━━ EXTRACTED DATA ━━
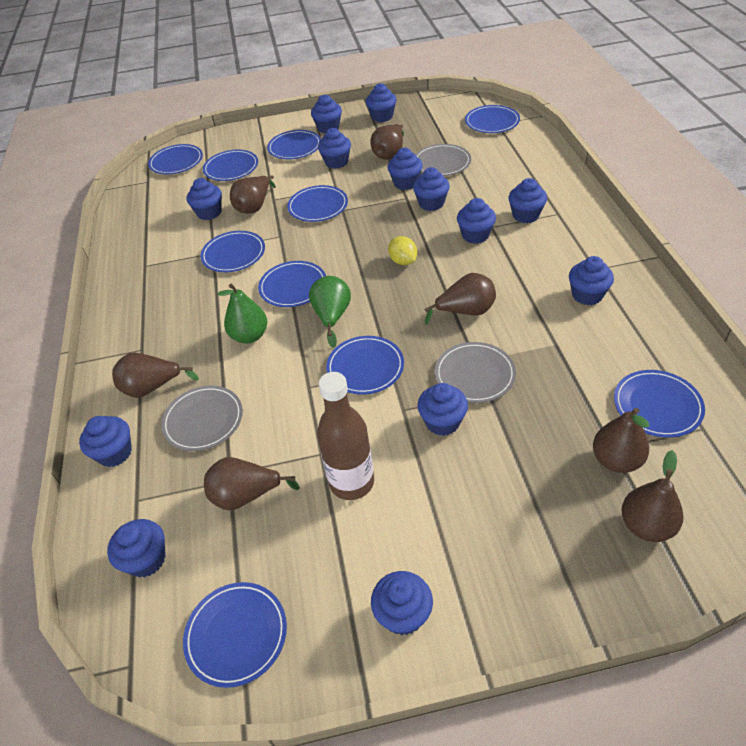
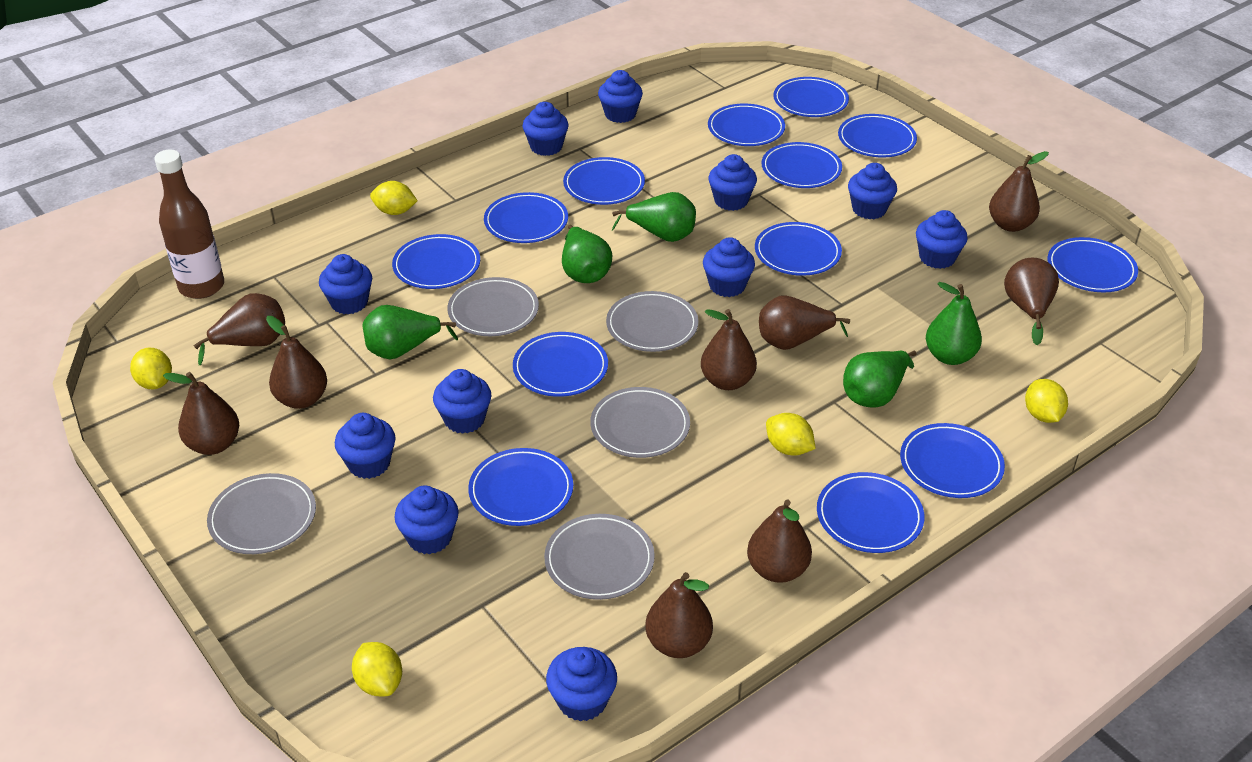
blue cupcake: 13 -> 11
blue plate: 10 -> 13
brown pear: 7 -> 9
green pear: 2 -> 5
grey plate: 3 -> 5
yellow lemon: 1 -> 5

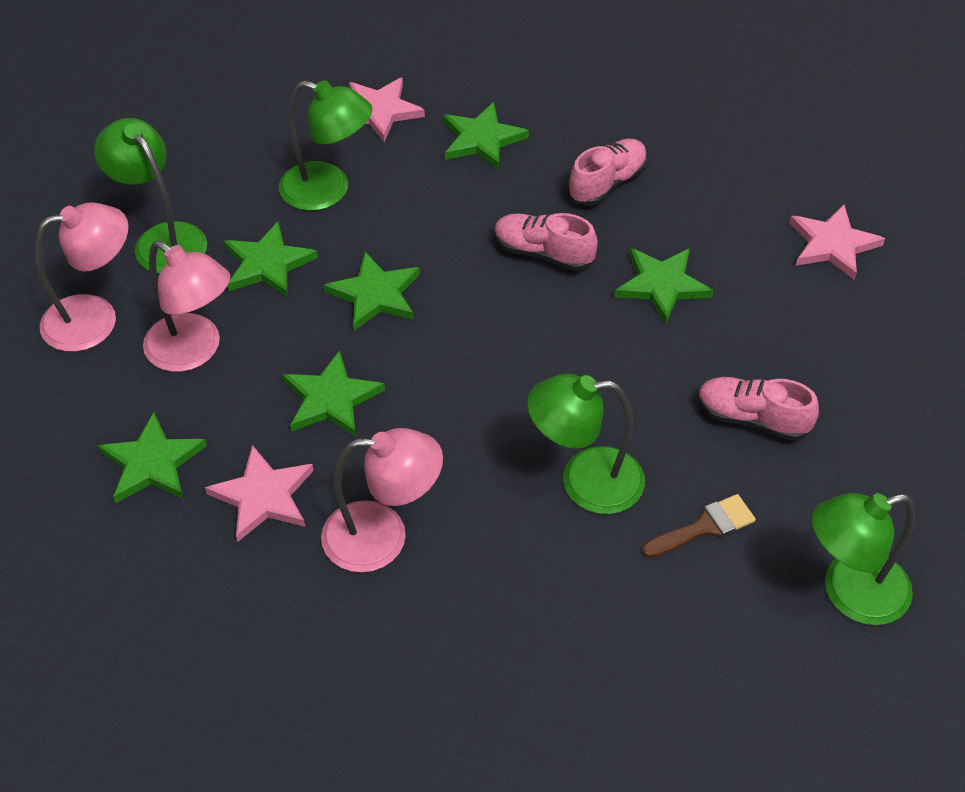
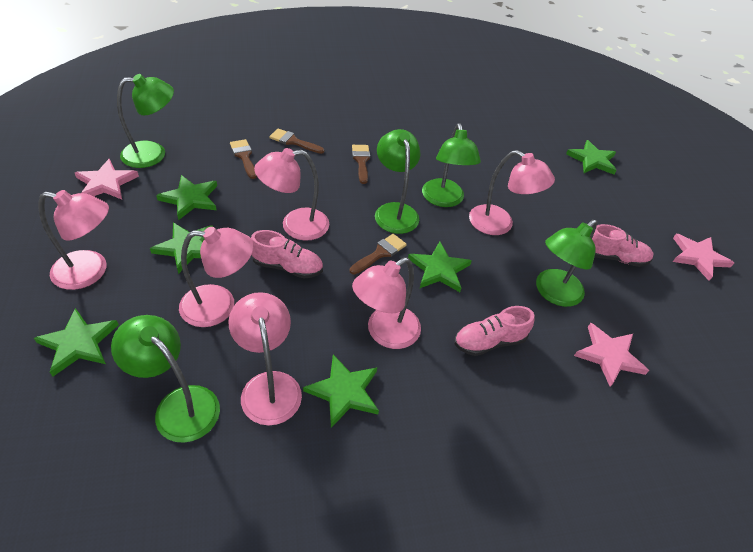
brown brush: 1 -> 4
green lamp: 4 -> 5
pink lamp: 3 -> 6

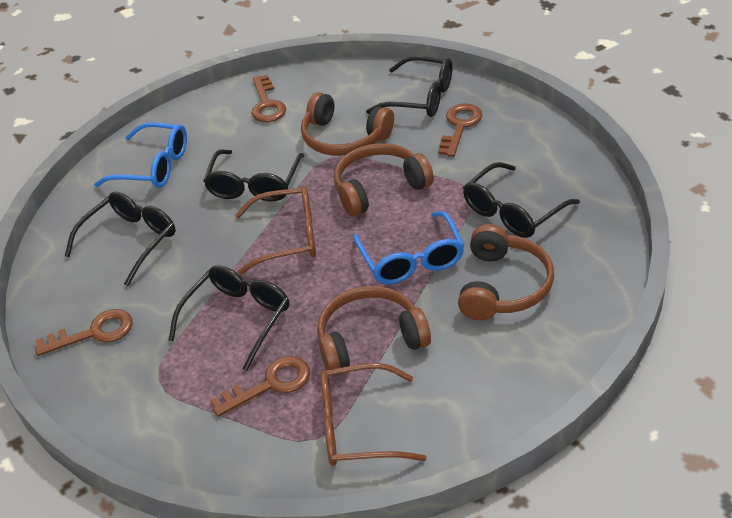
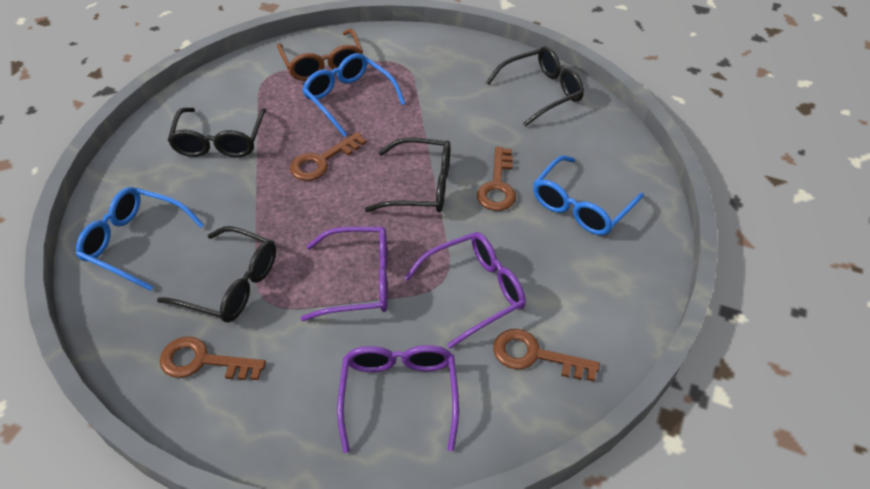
black glasses: 5 -> 4
blue glasses: 2 -> 3
brown glasses: 2 -> 1
brown headphones: 4 -> 0
purple glasses: 0 -> 3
━━━
WHAT YOU SHOULD DO:
The answer must consist of the lines from the one with "brown glasses: 2 -> 1" through the final line of the entries above, exactly as they are, and nothing else.

EXPECTED OUTPUT:
brown glasses: 2 -> 1
brown headphones: 4 -> 0
purple glasses: 0 -> 3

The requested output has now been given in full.